TASK TO CARRY OUT:
Write the data out again exactly, with no pictures.

DATA SECTION:

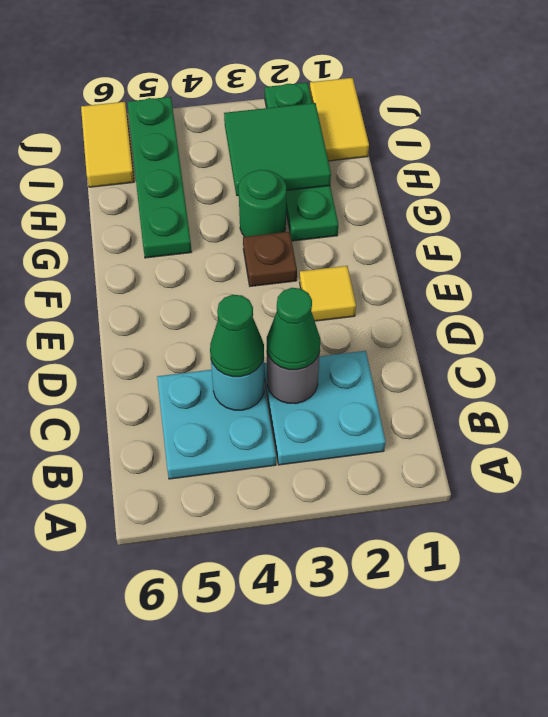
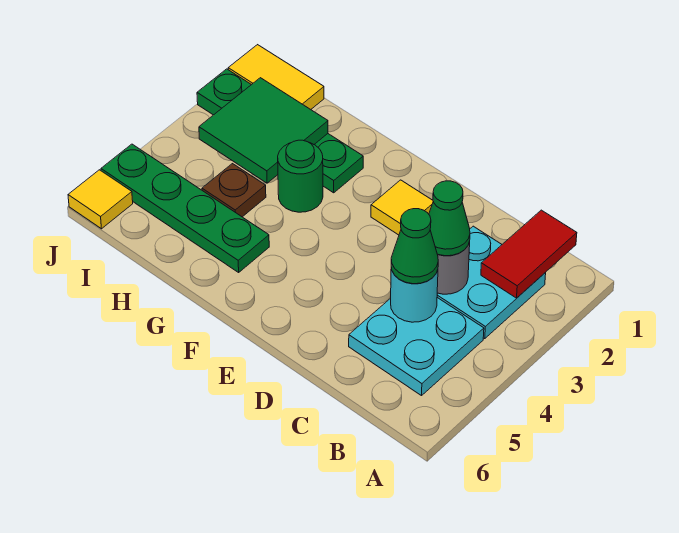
none -> red tile B1:B2 level 2
brown plate F3 level 1 -> brown plate H4 level 1
yellow tile I6:J6 level 1 -> yellow tile J6 level 1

PROBLEM SOLUTION:
none -> red tile B1:B2 level 2
brown plate F3 level 1 -> brown plate H4 level 1
yellow tile I6:J6 level 1 -> yellow tile J6 level 1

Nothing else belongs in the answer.